Segment Start: Material for the task

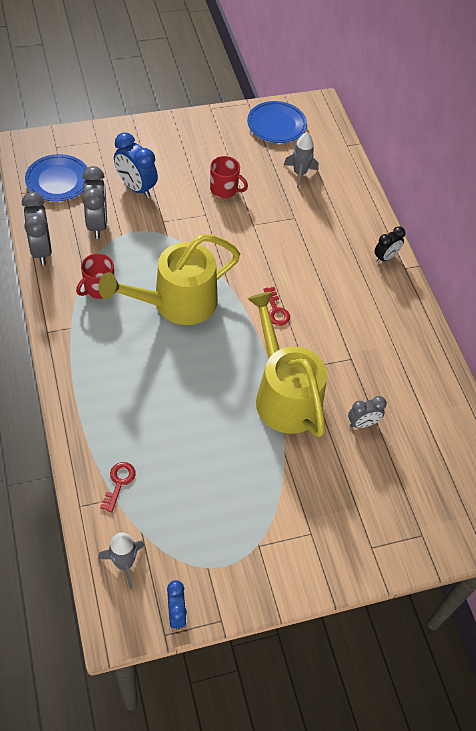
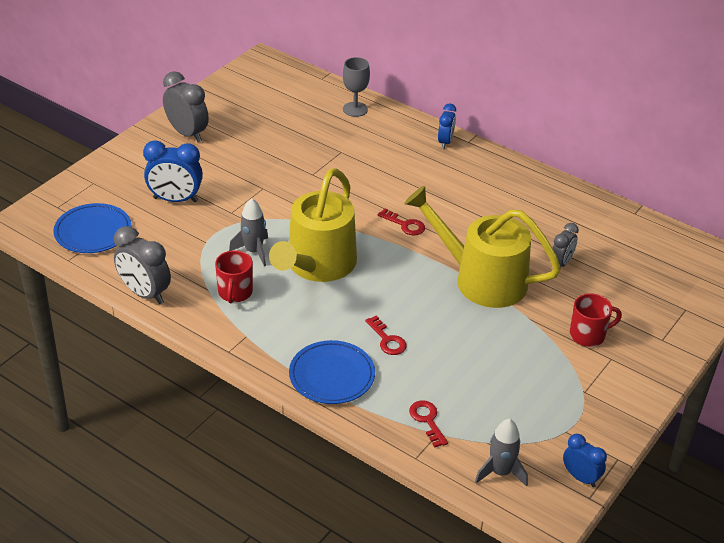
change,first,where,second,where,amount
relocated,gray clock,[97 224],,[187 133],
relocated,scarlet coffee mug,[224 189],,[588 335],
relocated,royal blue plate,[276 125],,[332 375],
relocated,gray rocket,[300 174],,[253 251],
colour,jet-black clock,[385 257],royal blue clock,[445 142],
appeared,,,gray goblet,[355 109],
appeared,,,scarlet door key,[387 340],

Segment End: Material for the task

Output all the entries above verbatim, please. No images.

▶ [Expected output]:
change,first,where,second,where,amount
relocated,gray clock,[97 224],,[187 133],
relocated,scarlet coffee mug,[224 189],,[588 335],
relocated,royal blue plate,[276 125],,[332 375],
relocated,gray rocket,[300 174],,[253 251],
colour,jet-black clock,[385 257],royal blue clock,[445 142],
appeared,,,gray goblet,[355 109],
appeared,,,scarlet door key,[387 340],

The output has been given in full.